- Opening Delimiter -

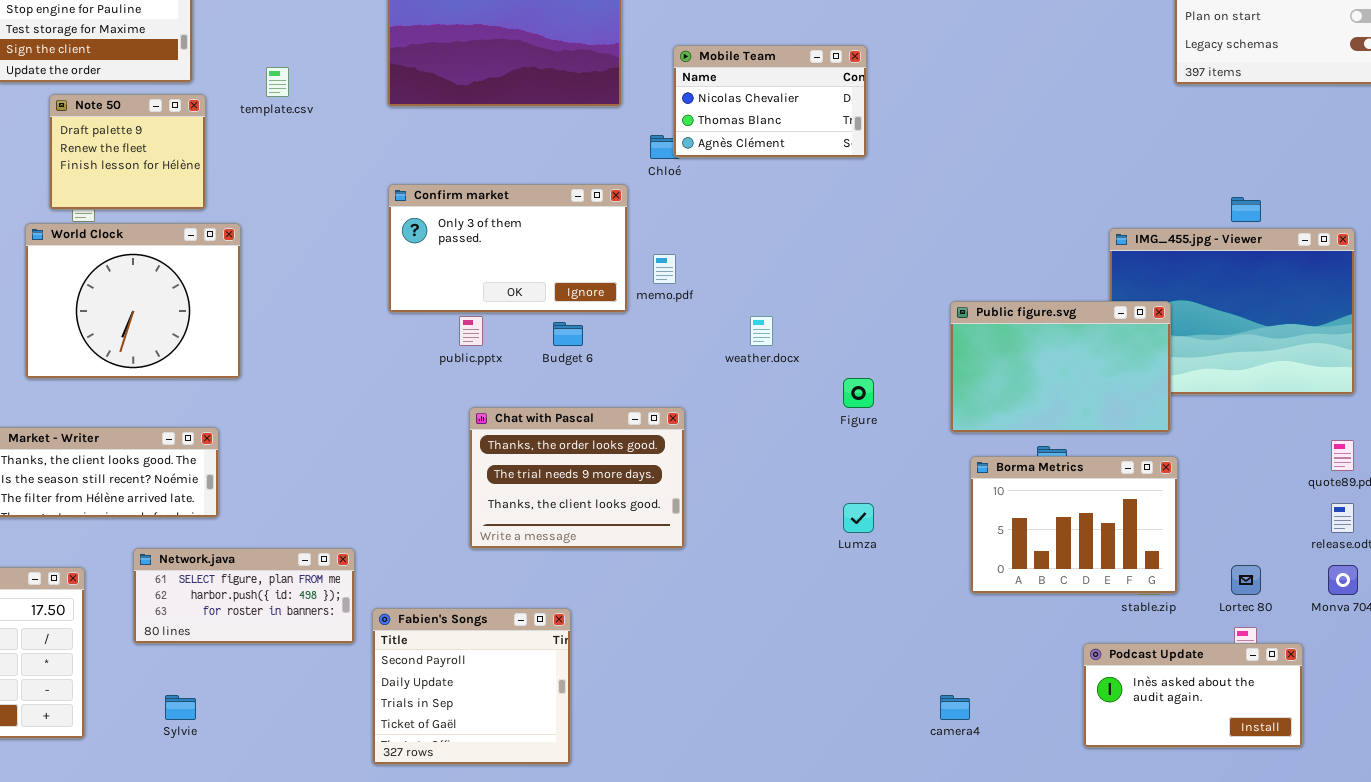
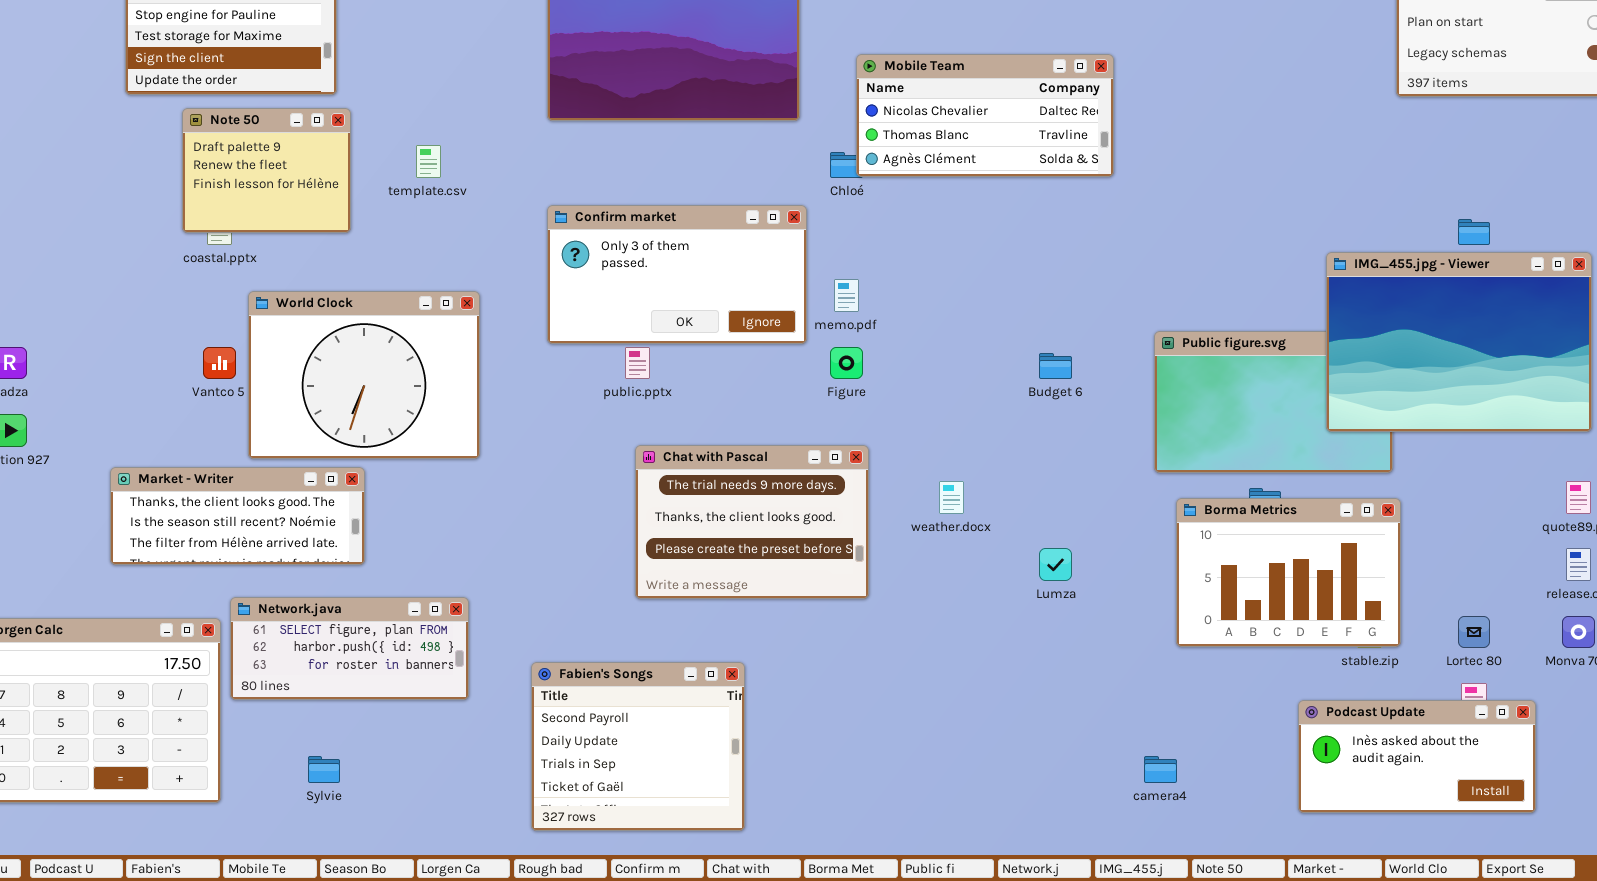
Mobile Team: [673,45,867,158] -> [856,54,1114,177], resized
template.csv: [266,67,289,97] -> [416,145,441,178], moved
World Clock: [25,223,241,379] -> [248,291,480,459], moved
IMG_455.jpg - Viewer: [1109,228,1355,395] -> [1326,252,1592,432], raised
weather.docx: [750,316,773,346] -> [939,481,964,514], moved
Budget 6: [553,322,583,346] -> [1039,353,1072,379], moved
Figure: [843,378,874,408] -> [830,347,863,379], moved
Chat with Pascal: [469,407,685,549] -> [635,445,869,599], scrolled down 1 row
Network.java: [133,548,355,644] -> [230,597,469,700], moved

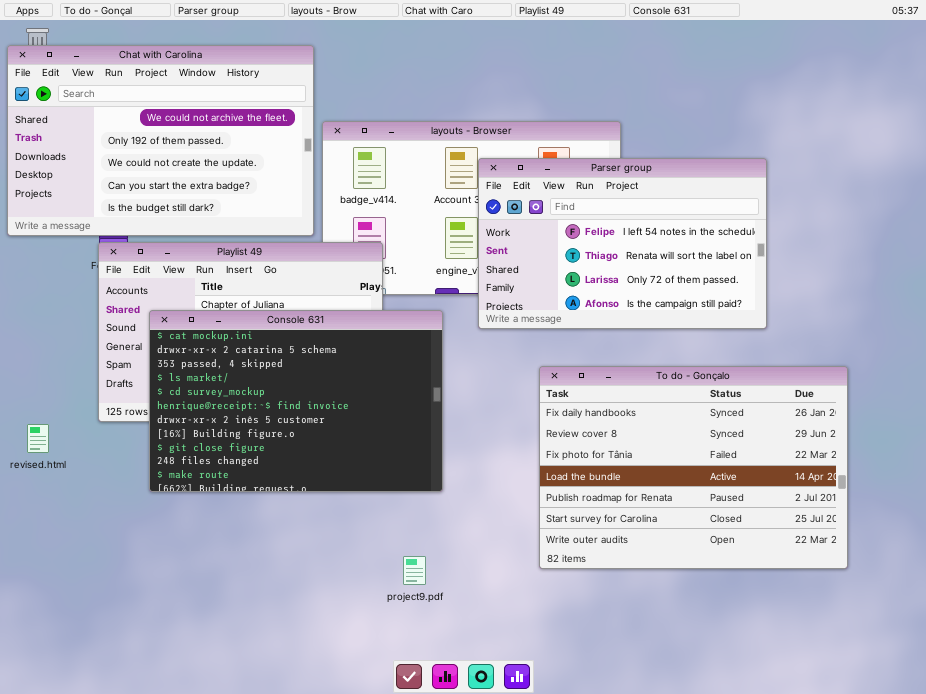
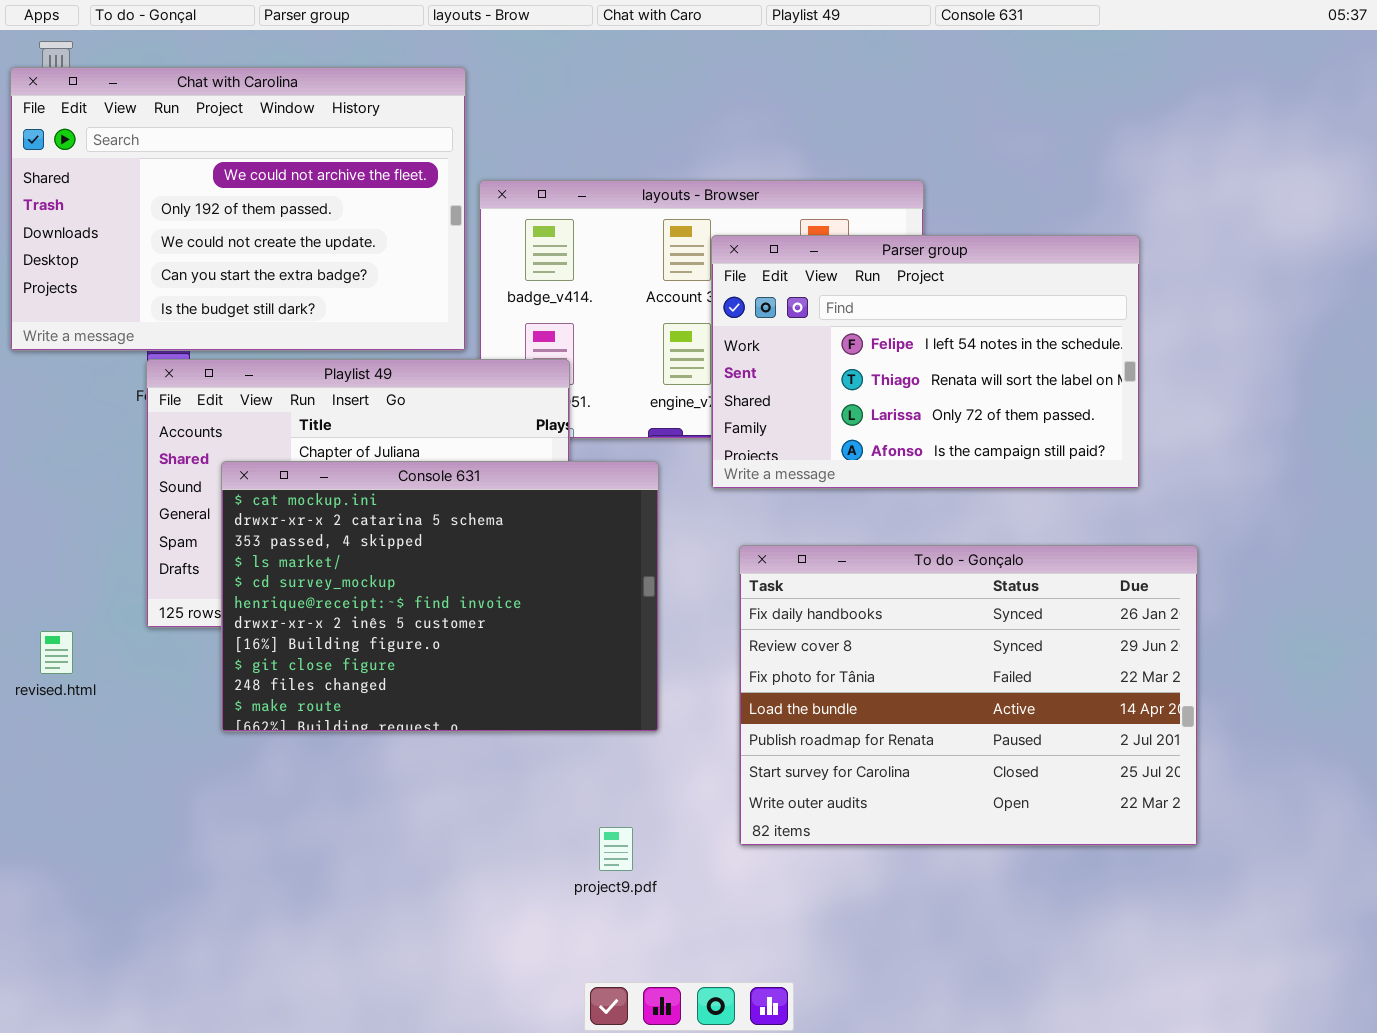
To do - Gonçalo: [539,366,848,569] -> [739,545,1198,846], moved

- Closing Delimiter -

### ASSIGNMENT
Looking at the data above, show all lines where the word "moved" occurs.

### ANSWER SECTION
template.csv: [266,67,289,97] -> [416,145,441,178], moved
World Clock: [25,223,241,379] -> [248,291,480,459], moved
weather.docx: [750,316,773,346] -> [939,481,964,514], moved
Budget 6: [553,322,583,346] -> [1039,353,1072,379], moved
Figure: [843,378,874,408] -> [830,347,863,379], moved
Network.java: [133,548,355,644] -> [230,597,469,700], moved
To do - Gonçalo: [539,366,848,569] -> [739,545,1198,846], moved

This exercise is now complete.